## Exercise aim
Collect each line in the records below that contains the string "instrumentName" and copy those lines out in full.

## BEGIN Provided data

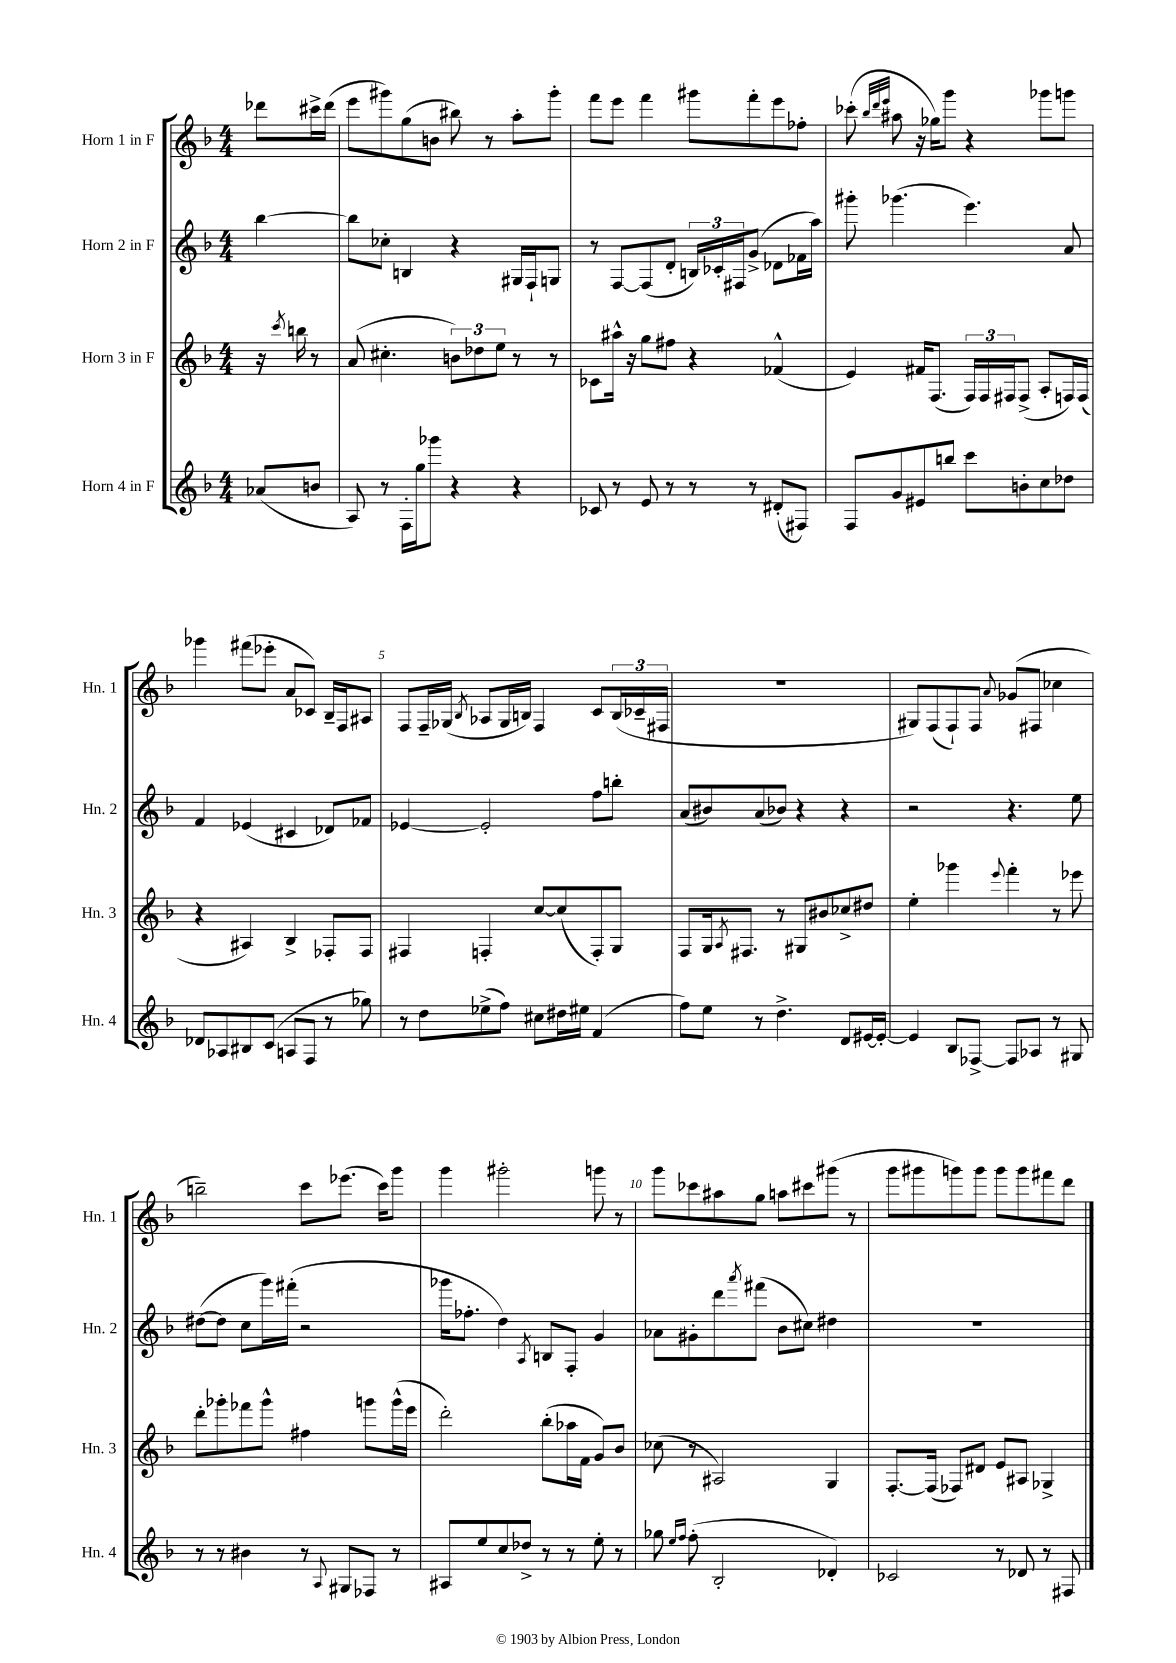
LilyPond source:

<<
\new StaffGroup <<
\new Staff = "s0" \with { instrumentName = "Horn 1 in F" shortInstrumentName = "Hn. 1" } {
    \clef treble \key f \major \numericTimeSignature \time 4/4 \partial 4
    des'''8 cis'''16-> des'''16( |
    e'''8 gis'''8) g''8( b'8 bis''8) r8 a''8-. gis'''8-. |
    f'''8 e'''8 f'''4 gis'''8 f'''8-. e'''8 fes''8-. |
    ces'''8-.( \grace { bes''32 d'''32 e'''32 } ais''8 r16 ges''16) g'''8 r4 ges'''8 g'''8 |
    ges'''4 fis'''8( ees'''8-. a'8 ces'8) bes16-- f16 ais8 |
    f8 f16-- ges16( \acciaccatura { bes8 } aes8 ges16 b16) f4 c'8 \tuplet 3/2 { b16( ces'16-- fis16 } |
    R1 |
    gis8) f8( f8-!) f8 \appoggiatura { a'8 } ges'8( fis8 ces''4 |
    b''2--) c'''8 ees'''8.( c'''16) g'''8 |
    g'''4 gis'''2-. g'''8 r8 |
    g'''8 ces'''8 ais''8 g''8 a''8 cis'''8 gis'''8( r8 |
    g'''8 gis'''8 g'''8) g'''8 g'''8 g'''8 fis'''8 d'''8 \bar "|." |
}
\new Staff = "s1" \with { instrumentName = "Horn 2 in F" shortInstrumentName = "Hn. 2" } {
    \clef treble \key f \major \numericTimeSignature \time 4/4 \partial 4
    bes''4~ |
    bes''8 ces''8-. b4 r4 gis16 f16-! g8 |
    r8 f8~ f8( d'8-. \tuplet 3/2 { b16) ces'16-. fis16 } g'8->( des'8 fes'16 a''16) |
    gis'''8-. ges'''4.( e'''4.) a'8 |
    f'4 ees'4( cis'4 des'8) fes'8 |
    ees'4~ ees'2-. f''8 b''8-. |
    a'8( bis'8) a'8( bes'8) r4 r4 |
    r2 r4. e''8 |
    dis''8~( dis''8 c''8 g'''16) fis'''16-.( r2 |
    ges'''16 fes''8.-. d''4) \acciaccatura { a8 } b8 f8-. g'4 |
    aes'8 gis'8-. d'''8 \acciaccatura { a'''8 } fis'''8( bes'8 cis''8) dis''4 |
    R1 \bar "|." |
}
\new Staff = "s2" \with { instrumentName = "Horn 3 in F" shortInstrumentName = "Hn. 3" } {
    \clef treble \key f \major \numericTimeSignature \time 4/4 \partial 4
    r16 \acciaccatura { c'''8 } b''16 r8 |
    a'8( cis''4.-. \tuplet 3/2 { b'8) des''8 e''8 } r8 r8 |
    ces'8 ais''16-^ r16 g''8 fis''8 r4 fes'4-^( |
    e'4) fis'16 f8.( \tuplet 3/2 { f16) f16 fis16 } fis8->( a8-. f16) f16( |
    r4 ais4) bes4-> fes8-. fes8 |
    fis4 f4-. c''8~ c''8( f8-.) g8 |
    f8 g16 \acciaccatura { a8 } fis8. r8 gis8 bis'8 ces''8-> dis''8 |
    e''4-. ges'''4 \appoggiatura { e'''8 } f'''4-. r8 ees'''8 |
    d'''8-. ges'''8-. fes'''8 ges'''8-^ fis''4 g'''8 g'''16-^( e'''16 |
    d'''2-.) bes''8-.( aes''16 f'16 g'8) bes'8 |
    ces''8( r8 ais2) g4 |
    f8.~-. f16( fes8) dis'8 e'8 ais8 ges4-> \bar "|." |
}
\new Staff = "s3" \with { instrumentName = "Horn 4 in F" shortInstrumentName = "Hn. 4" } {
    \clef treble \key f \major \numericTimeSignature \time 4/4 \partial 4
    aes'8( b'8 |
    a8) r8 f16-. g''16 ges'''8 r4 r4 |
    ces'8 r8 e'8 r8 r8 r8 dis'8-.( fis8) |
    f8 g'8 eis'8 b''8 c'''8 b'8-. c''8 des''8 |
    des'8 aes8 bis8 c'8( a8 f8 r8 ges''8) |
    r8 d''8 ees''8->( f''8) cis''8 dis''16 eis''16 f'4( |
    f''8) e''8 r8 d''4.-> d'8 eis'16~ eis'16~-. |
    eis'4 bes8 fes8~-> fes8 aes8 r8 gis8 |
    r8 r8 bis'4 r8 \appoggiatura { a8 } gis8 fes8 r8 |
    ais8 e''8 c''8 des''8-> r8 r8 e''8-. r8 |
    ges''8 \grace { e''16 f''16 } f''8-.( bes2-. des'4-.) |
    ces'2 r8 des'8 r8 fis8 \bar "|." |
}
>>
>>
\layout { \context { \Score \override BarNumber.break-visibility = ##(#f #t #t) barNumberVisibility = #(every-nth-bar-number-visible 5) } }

## END Provided data
## BEGIN Provided data

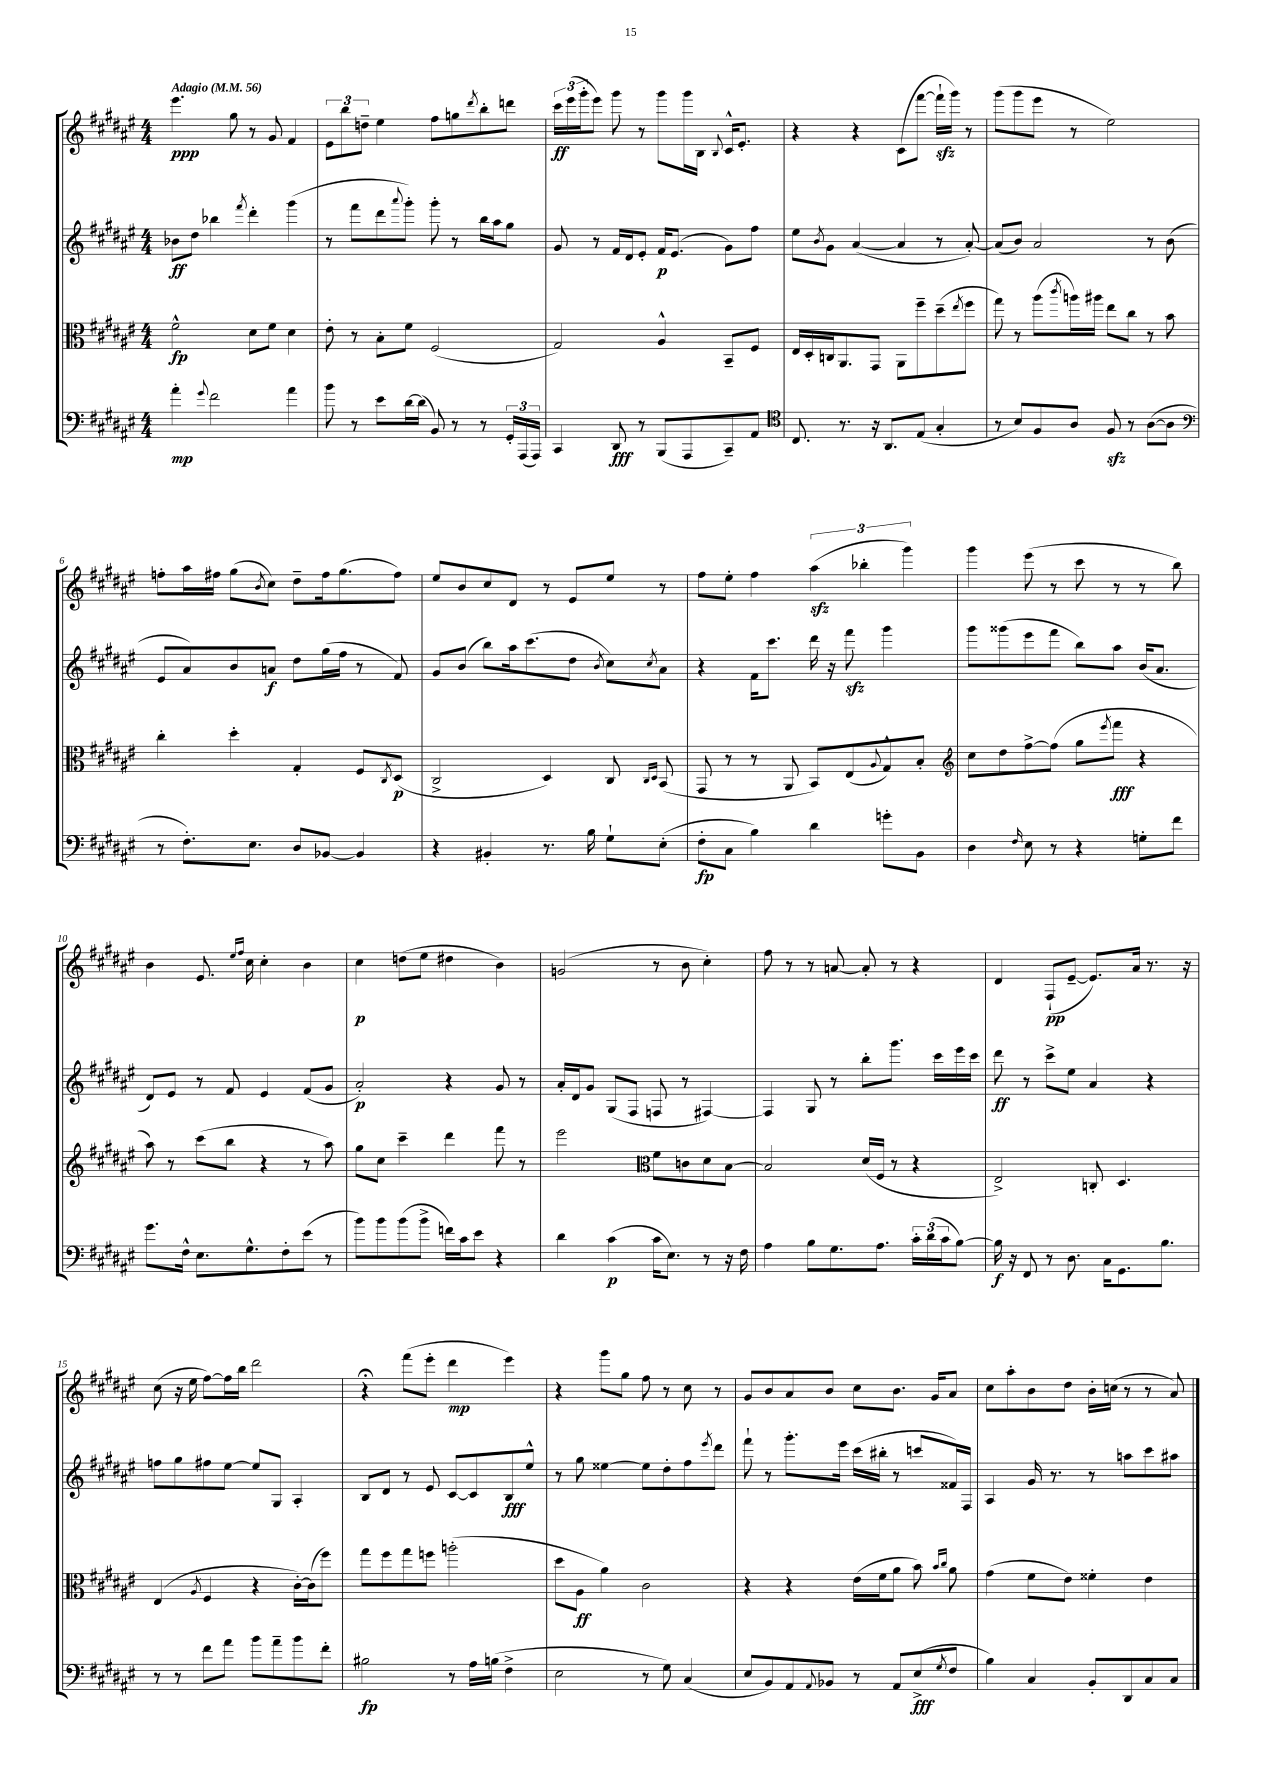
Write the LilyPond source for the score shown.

## END Provided data

## Output
\new Staff = "s0" \with { instrumentName = "Horn 1 in F" shortInstrumentName = "Hn. 1" } {
\new Staff = "s1" \with { instrumentName = "Horn 2 in F" shortInstrumentName = "Hn. 2" } {
\new Staff = "s2" \with { instrumentName = "Horn 3 in F" shortInstrumentName = "Hn. 3" } {
\new Staff = "s3" \with { instrumentName = "Horn 4 in F" shortInstrumentName = "Hn. 4" } {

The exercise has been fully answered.